▶ WHAT YOU WILL DO
Every record here needs to be written out again exactly.

▶ LISTED ENTRIES

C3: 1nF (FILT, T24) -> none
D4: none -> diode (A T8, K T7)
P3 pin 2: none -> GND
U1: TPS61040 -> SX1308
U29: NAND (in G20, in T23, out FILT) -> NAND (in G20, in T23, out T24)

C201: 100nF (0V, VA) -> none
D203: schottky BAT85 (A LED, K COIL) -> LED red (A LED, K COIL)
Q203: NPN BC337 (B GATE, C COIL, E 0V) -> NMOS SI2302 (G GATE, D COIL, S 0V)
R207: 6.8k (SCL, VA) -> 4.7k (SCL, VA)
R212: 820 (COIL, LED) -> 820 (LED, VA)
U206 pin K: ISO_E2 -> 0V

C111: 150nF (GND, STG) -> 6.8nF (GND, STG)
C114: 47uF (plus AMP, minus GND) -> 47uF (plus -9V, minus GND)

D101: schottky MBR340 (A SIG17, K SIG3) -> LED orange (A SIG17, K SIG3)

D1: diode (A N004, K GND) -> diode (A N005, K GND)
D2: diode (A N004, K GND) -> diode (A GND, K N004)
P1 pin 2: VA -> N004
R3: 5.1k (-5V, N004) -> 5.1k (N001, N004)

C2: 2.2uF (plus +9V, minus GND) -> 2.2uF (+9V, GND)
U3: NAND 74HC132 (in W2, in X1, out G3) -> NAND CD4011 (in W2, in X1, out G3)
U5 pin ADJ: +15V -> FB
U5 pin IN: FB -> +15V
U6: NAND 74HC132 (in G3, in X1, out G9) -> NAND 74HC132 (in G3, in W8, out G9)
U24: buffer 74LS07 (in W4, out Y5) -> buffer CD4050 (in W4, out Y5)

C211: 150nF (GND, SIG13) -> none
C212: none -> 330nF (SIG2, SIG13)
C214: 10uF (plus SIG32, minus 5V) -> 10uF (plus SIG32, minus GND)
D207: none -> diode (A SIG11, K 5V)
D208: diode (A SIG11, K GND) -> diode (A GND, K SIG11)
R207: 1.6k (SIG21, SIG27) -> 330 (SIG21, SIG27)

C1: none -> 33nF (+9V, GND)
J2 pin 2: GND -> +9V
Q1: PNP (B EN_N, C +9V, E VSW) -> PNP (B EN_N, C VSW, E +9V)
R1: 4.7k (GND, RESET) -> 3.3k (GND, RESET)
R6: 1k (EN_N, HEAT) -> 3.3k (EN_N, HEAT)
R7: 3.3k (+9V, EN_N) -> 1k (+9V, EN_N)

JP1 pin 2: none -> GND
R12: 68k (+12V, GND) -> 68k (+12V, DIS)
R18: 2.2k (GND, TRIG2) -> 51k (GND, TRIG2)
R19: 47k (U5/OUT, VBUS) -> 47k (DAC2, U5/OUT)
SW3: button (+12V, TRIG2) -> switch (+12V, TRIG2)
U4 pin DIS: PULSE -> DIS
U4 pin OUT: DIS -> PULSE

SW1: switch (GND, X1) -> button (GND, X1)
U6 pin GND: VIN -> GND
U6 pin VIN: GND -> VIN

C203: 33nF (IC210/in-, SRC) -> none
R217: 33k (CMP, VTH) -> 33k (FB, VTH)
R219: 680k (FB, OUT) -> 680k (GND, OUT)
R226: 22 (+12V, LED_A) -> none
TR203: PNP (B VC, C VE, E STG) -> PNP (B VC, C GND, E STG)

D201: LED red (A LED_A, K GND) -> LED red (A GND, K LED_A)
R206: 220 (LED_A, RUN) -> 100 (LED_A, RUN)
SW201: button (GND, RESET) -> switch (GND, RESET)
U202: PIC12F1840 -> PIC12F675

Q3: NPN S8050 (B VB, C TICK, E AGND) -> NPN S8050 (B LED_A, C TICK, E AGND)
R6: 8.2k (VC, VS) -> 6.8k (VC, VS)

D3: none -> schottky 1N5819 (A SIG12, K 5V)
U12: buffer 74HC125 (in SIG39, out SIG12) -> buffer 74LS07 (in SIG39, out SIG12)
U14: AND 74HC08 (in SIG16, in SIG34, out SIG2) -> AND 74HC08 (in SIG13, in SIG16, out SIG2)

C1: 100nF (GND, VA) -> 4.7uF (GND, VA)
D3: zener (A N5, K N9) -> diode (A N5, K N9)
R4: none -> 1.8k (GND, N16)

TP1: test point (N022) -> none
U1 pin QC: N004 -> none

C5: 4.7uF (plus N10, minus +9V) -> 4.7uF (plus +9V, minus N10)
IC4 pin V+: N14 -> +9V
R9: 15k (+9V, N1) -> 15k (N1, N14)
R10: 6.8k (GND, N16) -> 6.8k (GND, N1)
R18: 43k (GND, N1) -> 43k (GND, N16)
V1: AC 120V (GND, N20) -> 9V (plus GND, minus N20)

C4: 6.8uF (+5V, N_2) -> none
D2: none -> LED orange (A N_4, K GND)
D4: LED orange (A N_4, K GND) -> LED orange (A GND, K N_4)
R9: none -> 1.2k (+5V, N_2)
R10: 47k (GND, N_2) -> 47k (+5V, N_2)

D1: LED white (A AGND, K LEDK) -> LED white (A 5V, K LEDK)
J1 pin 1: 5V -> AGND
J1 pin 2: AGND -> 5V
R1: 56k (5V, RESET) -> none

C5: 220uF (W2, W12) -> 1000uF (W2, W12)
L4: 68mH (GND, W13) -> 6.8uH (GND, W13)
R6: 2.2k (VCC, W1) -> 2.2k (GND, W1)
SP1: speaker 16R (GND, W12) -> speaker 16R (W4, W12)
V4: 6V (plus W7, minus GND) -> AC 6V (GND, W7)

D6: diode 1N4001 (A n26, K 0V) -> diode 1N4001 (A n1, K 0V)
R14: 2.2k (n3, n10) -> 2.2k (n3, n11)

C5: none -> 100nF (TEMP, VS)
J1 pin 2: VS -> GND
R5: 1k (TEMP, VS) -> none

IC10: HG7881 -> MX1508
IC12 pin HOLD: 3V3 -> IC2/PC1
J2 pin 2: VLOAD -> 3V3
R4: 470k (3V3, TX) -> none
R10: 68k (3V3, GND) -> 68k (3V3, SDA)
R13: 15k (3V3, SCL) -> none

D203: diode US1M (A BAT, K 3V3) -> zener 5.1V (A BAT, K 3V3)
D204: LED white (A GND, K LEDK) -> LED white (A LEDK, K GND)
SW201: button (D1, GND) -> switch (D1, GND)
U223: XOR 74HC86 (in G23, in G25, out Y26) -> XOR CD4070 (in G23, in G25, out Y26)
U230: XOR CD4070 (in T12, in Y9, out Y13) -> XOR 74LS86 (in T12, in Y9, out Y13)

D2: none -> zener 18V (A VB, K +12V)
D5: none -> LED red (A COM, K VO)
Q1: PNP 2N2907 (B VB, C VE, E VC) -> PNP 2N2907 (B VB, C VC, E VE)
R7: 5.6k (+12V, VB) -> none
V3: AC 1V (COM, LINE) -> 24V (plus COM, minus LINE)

▶ ANSWER BELOW
C3: 1nF (FILT, T24) -> none
D4: none -> diode (A T8, K T7)
P3 pin 2: none -> GND
U1: TPS61040 -> SX1308
U29: NAND (in G20, in T23, out FILT) -> NAND (in G20, in T23, out T24)

C201: 100nF (0V, VA) -> none
D203: schottky BAT85 (A LED, K COIL) -> LED red (A LED, K COIL)
Q203: NPN BC337 (B GATE, C COIL, E 0V) -> NMOS SI2302 (G GATE, D COIL, S 0V)
R207: 6.8k (SCL, VA) -> 4.7k (SCL, VA)
R212: 820 (COIL, LED) -> 820 (LED, VA)
U206 pin K: ISO_E2 -> 0V

C111: 150nF (GND, STG) -> 6.8nF (GND, STG)
C114: 47uF (plus AMP, minus GND) -> 47uF (plus -9V, minus GND)

D101: schottky MBR340 (A SIG17, K SIG3) -> LED orange (A SIG17, K SIG3)

D1: diode (A N004, K GND) -> diode (A N005, K GND)
D2: diode (A N004, K GND) -> diode (A GND, K N004)
P1 pin 2: VA -> N004
R3: 5.1k (-5V, N004) -> 5.1k (N001, N004)

C2: 2.2uF (plus +9V, minus GND) -> 2.2uF (+9V, GND)
U3: NAND 74HC132 (in W2, in X1, out G3) -> NAND CD4011 (in W2, in X1, out G3)
U5 pin ADJ: +15V -> FB
U5 pin IN: FB -> +15V
U6: NAND 74HC132 (in G3, in X1, out G9) -> NAND 74HC132 (in G3, in W8, out G9)
U24: buffer 74LS07 (in W4, out Y5) -> buffer CD4050 (in W4, out Y5)

C211: 150nF (GND, SIG13) -> none
C212: none -> 330nF (SIG2, SIG13)
C214: 10uF (plus SIG32, minus 5V) -> 10uF (plus SIG32, minus GND)
D207: none -> diode (A SIG11, K 5V)
D208: diode (A SIG11, K GND) -> diode (A GND, K SIG11)
R207: 1.6k (SIG21, SIG27) -> 330 (SIG21, SIG27)

C1: none -> 33nF (+9V, GND)
J2 pin 2: GND -> +9V
Q1: PNP (B EN_N, C +9V, E VSW) -> PNP (B EN_N, C VSW, E +9V)
R1: 4.7k (GND, RESET) -> 3.3k (GND, RESET)
R6: 1k (EN_N, HEAT) -> 3.3k (EN_N, HEAT)
R7: 3.3k (+9V, EN_N) -> 1k (+9V, EN_N)

JP1 pin 2: none -> GND
R12: 68k (+12V, GND) -> 68k (+12V, DIS)
R18: 2.2k (GND, TRIG2) -> 51k (GND, TRIG2)
R19: 47k (U5/OUT, VBUS) -> 47k (DAC2, U5/OUT)
SW3: button (+12V, TRIG2) -> switch (+12V, TRIG2)
U4 pin DIS: PULSE -> DIS
U4 pin OUT: DIS -> PULSE

SW1: switch (GND, X1) -> button (GND, X1)
U6 pin GND: VIN -> GND
U6 pin VIN: GND -> VIN

C203: 33nF (IC210/in-, SRC) -> none
R217: 33k (CMP, VTH) -> 33k (FB, VTH)
R219: 680k (FB, OUT) -> 680k (GND, OUT)
R226: 22 (+12V, LED_A) -> none
TR203: PNP (B VC, C VE, E STG) -> PNP (B VC, C GND, E STG)

D201: LED red (A LED_A, K GND) -> LED red (A GND, K LED_A)
R206: 220 (LED_A, RUN) -> 100 (LED_A, RUN)
SW201: button (GND, RESET) -> switch (GND, RESET)
U202: PIC12F1840 -> PIC12F675

Q3: NPN S8050 (B VB, C TICK, E AGND) -> NPN S8050 (B LED_A, C TICK, E AGND)
R6: 8.2k (VC, VS) -> 6.8k (VC, VS)

D3: none -> schottky 1N5819 (A SIG12, K 5V)
U12: buffer 74HC125 (in SIG39, out SIG12) -> buffer 74LS07 (in SIG39, out SIG12)
U14: AND 74HC08 (in SIG16, in SIG34, out SIG2) -> AND 74HC08 (in SIG13, in SIG16, out SIG2)

C1: 100nF (GND, VA) -> 4.7uF (GND, VA)
D3: zener (A N5, K N9) -> diode (A N5, K N9)
R4: none -> 1.8k (GND, N16)

TP1: test point (N022) -> none
U1 pin QC: N004 -> none

C5: 4.7uF (plus N10, minus +9V) -> 4.7uF (plus +9V, minus N10)
IC4 pin V+: N14 -> +9V
R9: 15k (+9V, N1) -> 15k (N1, N14)
R10: 6.8k (GND, N16) -> 6.8k (GND, N1)
R18: 43k (GND, N1) -> 43k (GND, N16)
V1: AC 120V (GND, N20) -> 9V (plus GND, minus N20)

C4: 6.8uF (+5V, N_2) -> none
D2: none -> LED orange (A N_4, K GND)
D4: LED orange (A N_4, K GND) -> LED orange (A GND, K N_4)
R9: none -> 1.2k (+5V, N_2)
R10: 47k (GND, N_2) -> 47k (+5V, N_2)

D1: LED white (A AGND, K LEDK) -> LED white (A 5V, K LEDK)
J1 pin 1: 5V -> AGND
J1 pin 2: AGND -> 5V
R1: 56k (5V, RESET) -> none

C5: 220uF (W2, W12) -> 1000uF (W2, W12)
L4: 68mH (GND, W13) -> 6.8uH (GND, W13)
R6: 2.2k (VCC, W1) -> 2.2k (GND, W1)
SP1: speaker 16R (GND, W12) -> speaker 16R (W4, W12)
V4: 6V (plus W7, minus GND) -> AC 6V (GND, W7)

D6: diode 1N4001 (A n26, K 0V) -> diode 1N4001 (A n1, K 0V)
R14: 2.2k (n3, n10) -> 2.2k (n3, n11)

C5: none -> 100nF (TEMP, VS)
J1 pin 2: VS -> GND
R5: 1k (TEMP, VS) -> none

IC10: HG7881 -> MX1508
IC12 pin HOLD: 3V3 -> IC2/PC1
J2 pin 2: VLOAD -> 3V3
R4: 470k (3V3, TX) -> none
R10: 68k (3V3, GND) -> 68k (3V3, SDA)
R13: 15k (3V3, SCL) -> none

D203: diode US1M (A BAT, K 3V3) -> zener 5.1V (A BAT, K 3V3)
D204: LED white (A GND, K LEDK) -> LED white (A LEDK, K GND)
SW201: button (D1, GND) -> switch (D1, GND)
U223: XOR 74HC86 (in G23, in G25, out Y26) -> XOR CD4070 (in G23, in G25, out Y26)
U230: XOR CD4070 (in T12, in Y9, out Y13) -> XOR 74LS86 (in T12, in Y9, out Y13)

D2: none -> zener 18V (A VB, K +12V)
D5: none -> LED red (A COM, K VO)
Q1: PNP 2N2907 (B VB, C VE, E VC) -> PNP 2N2907 (B VB, C VC, E VE)
R7: 5.6k (+12V, VB) -> none
V3: AC 1V (COM, LINE) -> 24V (plus COM, minus LINE)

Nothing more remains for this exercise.